*** EXERCISE DATA ***

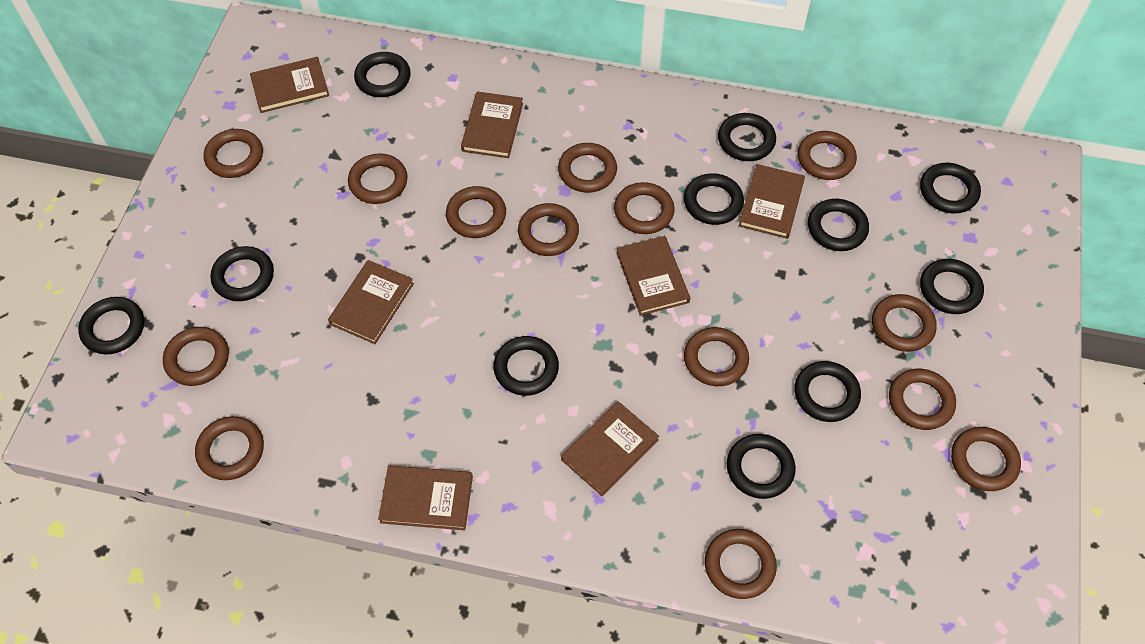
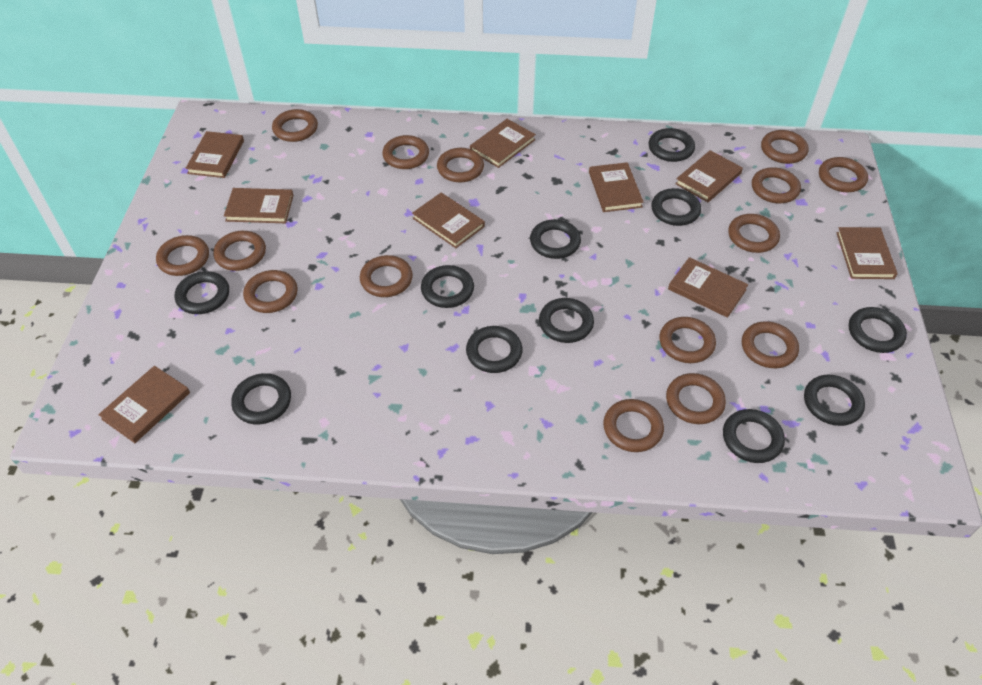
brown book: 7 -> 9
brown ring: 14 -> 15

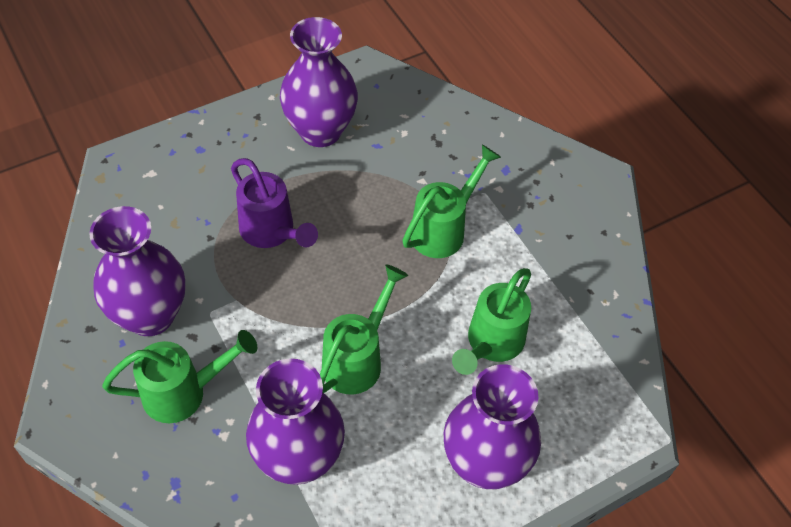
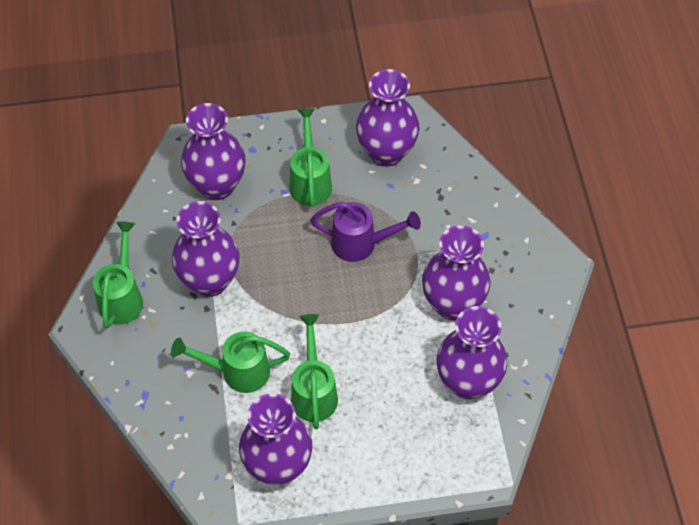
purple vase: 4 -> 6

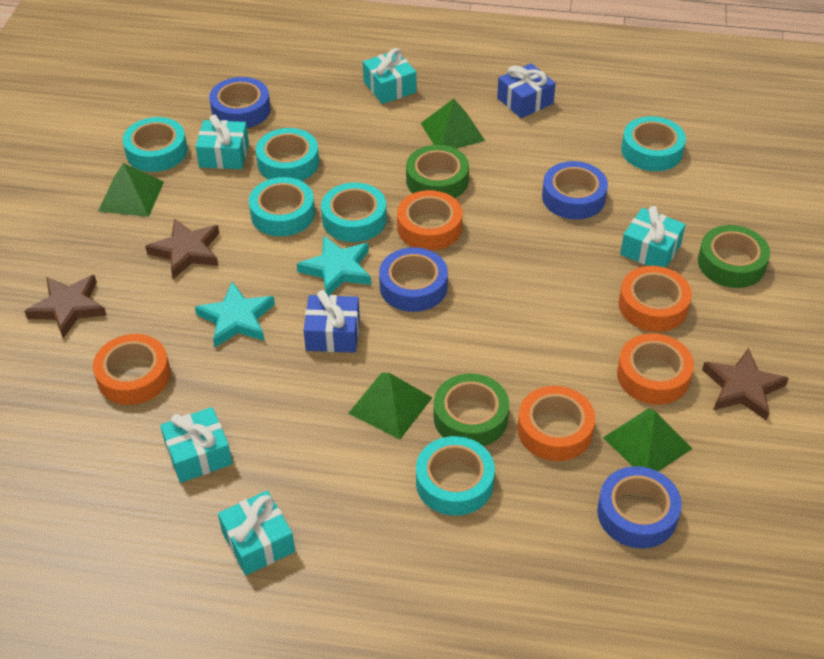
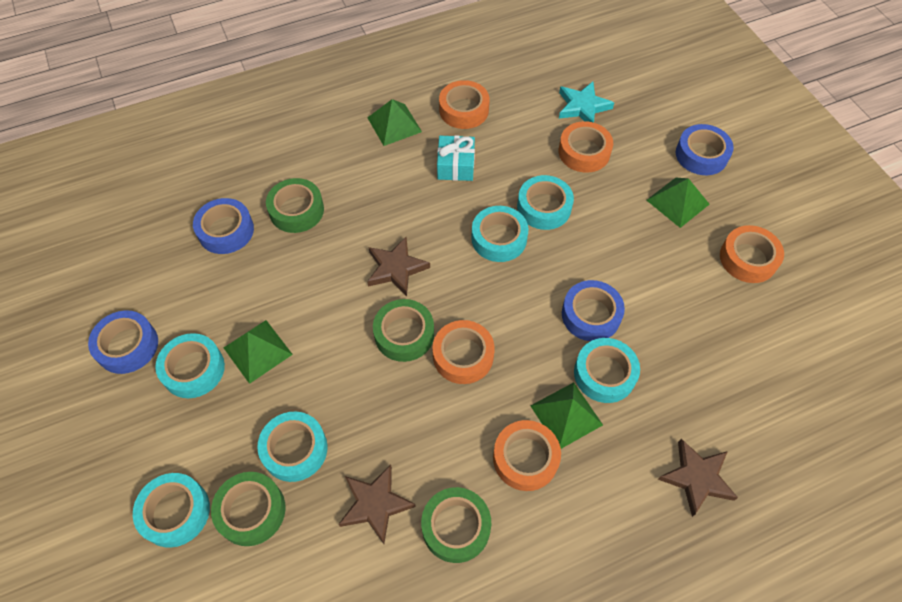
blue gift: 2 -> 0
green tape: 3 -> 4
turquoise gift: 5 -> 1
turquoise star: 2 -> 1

***

## YOUR GOAL
Once the pictures are set aside, please output all the data word for word.

## SOLUTION FOR THIS EXERCISE
brown book: 7 -> 9
brown ring: 14 -> 15

purple vase: 4 -> 6

blue gift: 2 -> 0
green tape: 3 -> 4
turquoise gift: 5 -> 1
turquoise star: 2 -> 1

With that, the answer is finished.